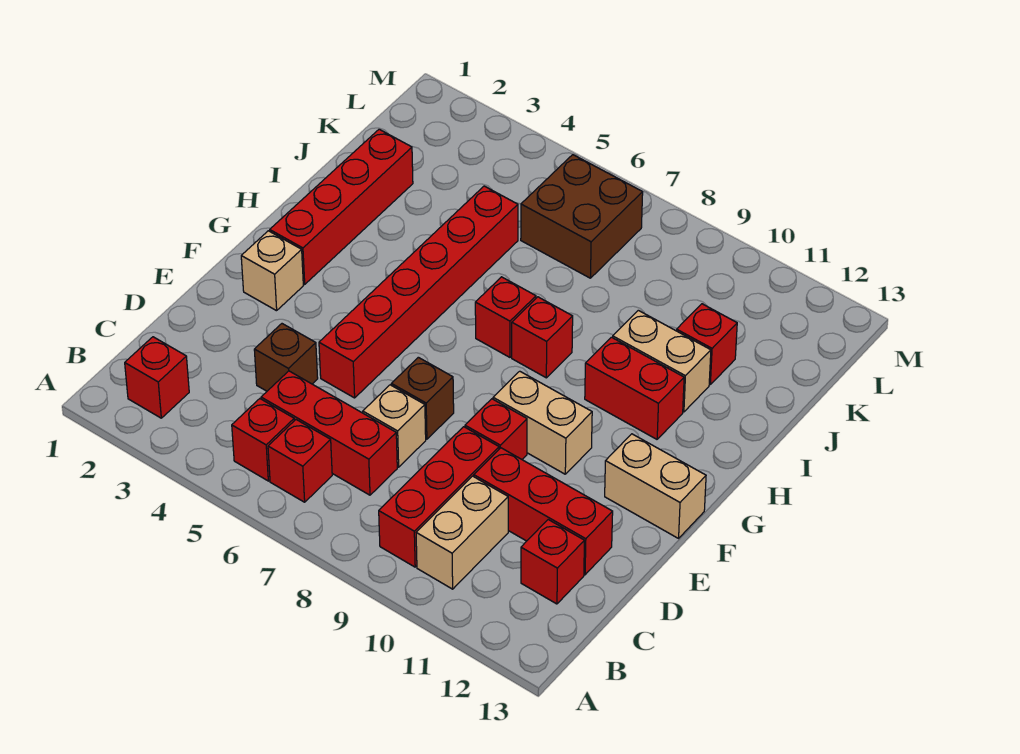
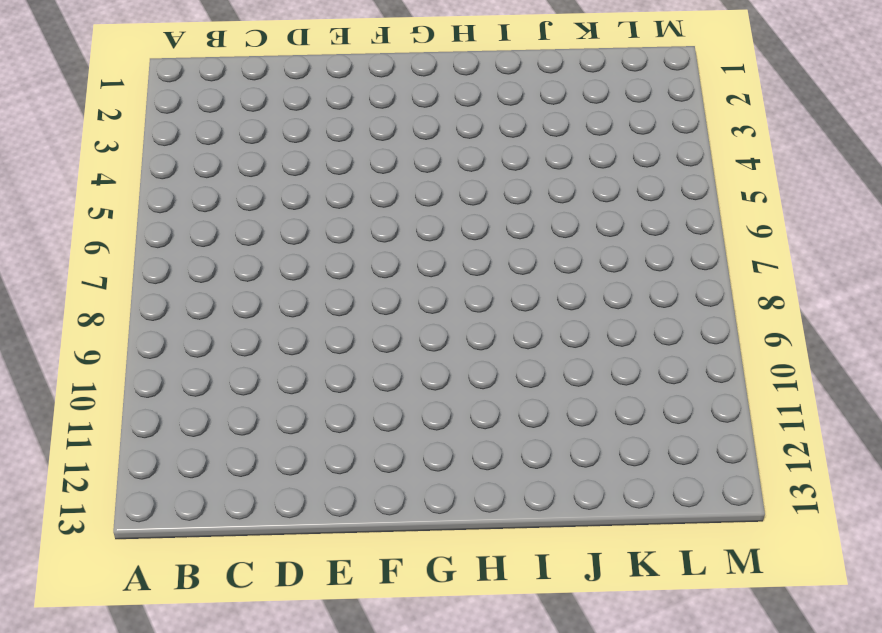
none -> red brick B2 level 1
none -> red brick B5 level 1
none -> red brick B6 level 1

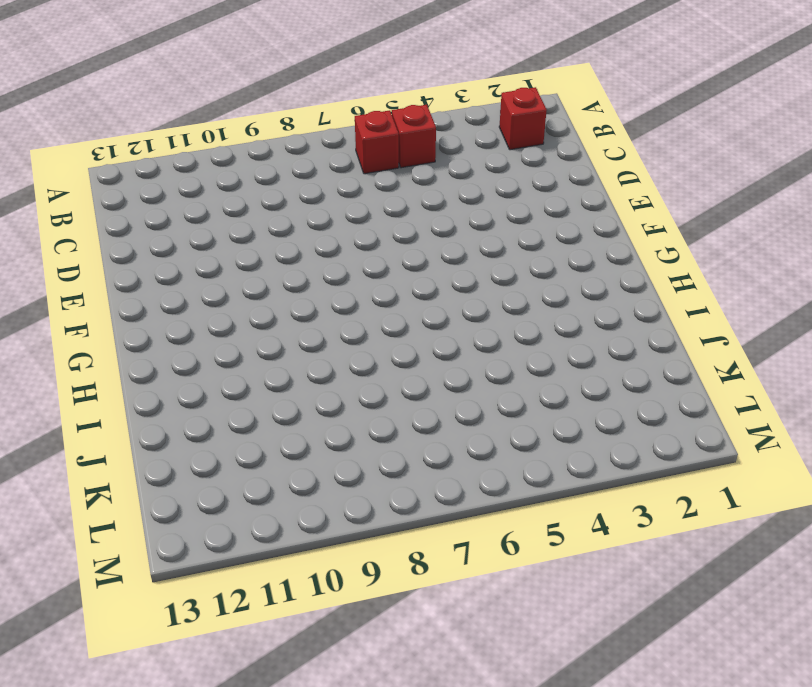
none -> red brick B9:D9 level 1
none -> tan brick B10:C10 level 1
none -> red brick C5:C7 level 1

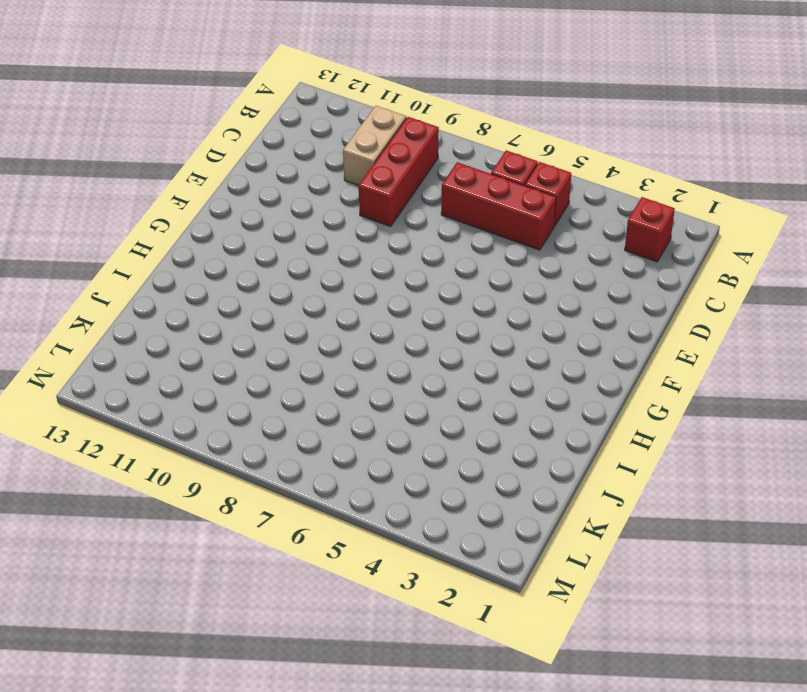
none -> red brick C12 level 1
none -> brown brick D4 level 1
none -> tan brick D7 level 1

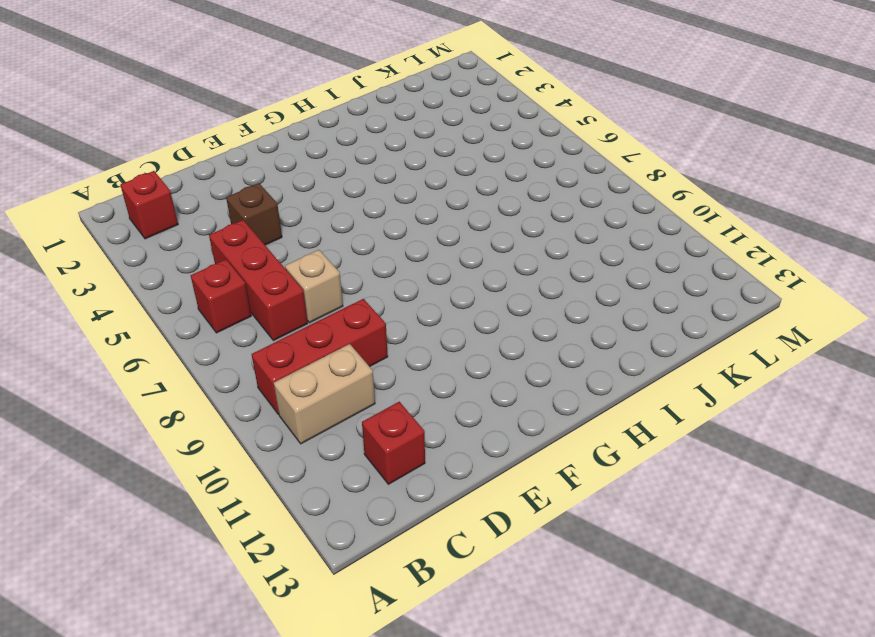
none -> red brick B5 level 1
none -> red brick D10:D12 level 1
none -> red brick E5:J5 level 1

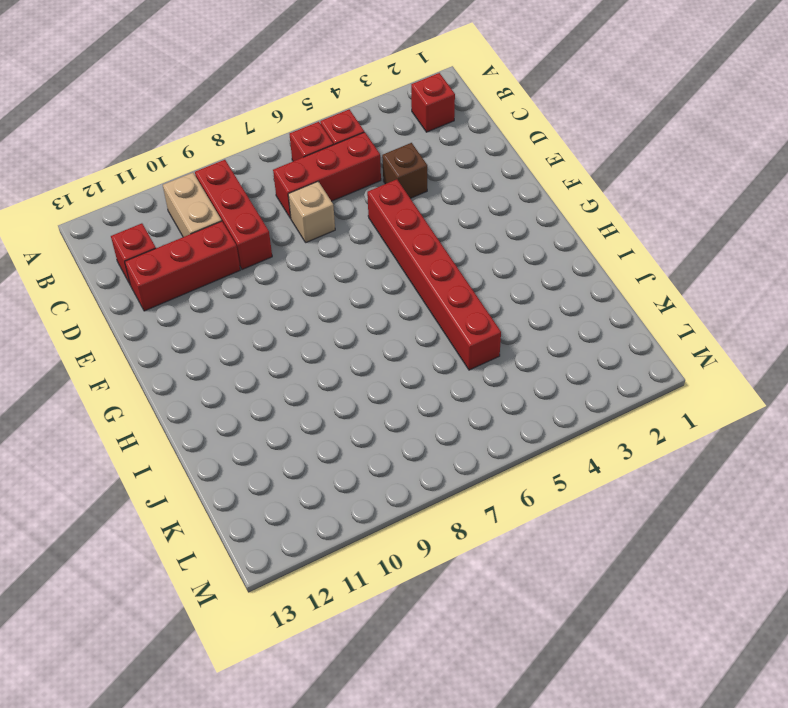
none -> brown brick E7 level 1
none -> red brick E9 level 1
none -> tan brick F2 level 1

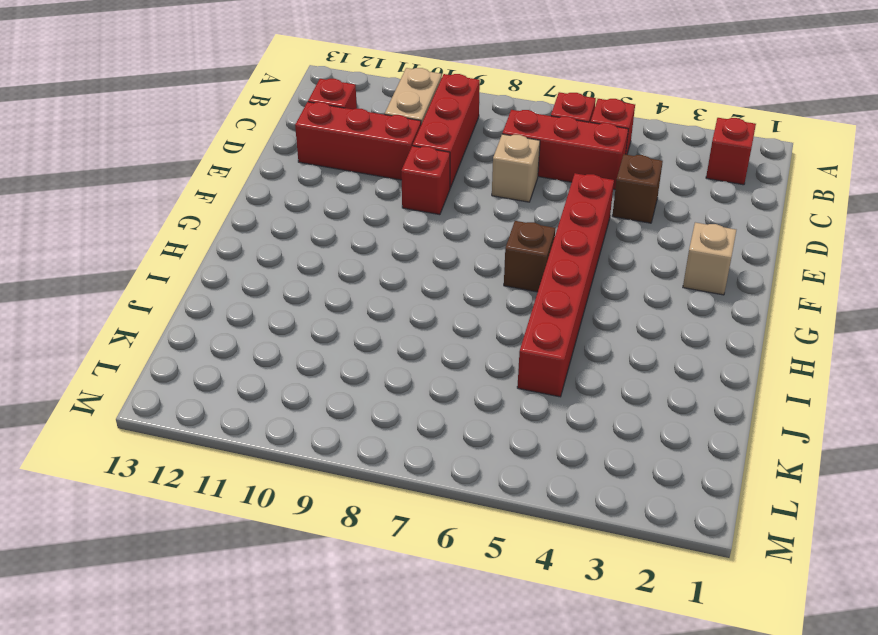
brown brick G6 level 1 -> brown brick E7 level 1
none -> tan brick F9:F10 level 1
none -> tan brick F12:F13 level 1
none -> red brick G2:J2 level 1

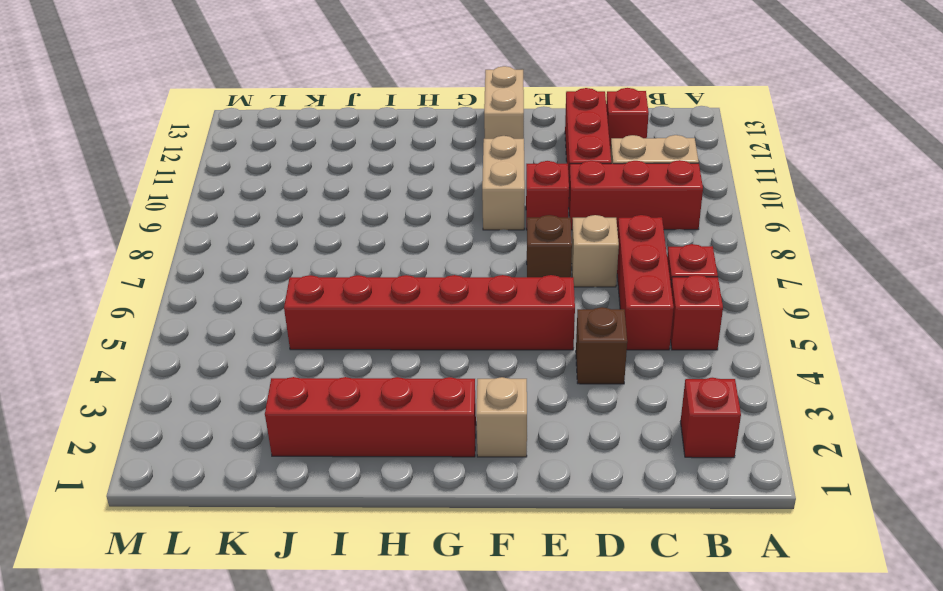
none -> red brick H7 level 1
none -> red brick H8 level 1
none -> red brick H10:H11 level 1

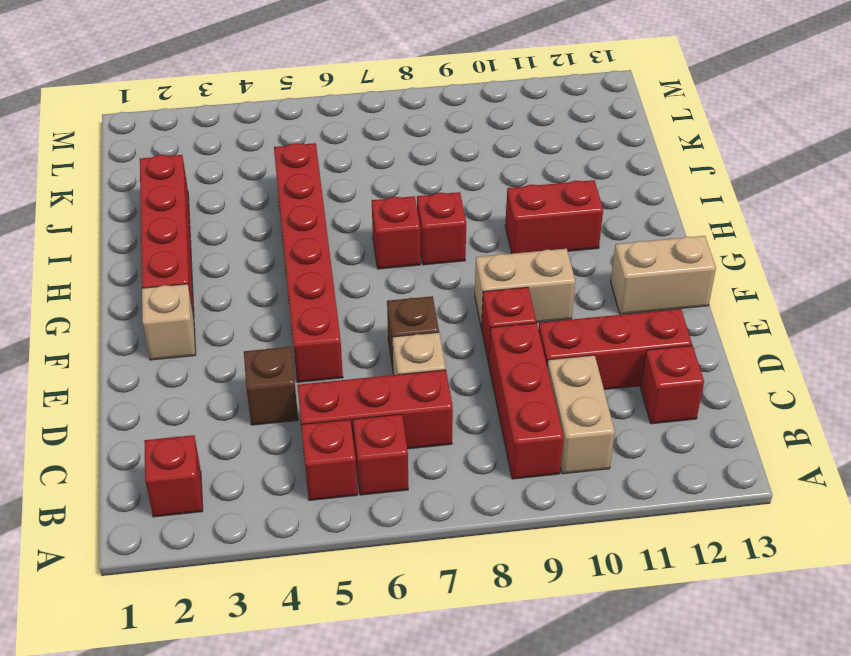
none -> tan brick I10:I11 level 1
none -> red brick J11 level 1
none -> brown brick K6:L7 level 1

[Assignment] Please copy exactly the lines from the one containing "none -> red brick B6 level 1" through the last line of the records above, both included, and leave out any pictures.

[Response]
none -> red brick B6 level 1

none -> red brick B9:D9 level 1
none -> tan brick B10:C10 level 1
none -> red brick C5:C7 level 1

none -> red brick C12 level 1
none -> brown brick D4 level 1
none -> tan brick D7 level 1

none -> red brick B5 level 1
none -> red brick D10:D12 level 1
none -> red brick E5:J5 level 1

none -> brown brick E7 level 1
none -> red brick E9 level 1
none -> tan brick F2 level 1

brown brick G6 level 1 -> brown brick E7 level 1
none -> tan brick F9:F10 level 1
none -> tan brick F12:F13 level 1
none -> red brick G2:J2 level 1

none -> red brick H7 level 1
none -> red brick H8 level 1
none -> red brick H10:H11 level 1

none -> tan brick I10:I11 level 1
none -> red brick J11 level 1
none -> brown brick K6:L7 level 1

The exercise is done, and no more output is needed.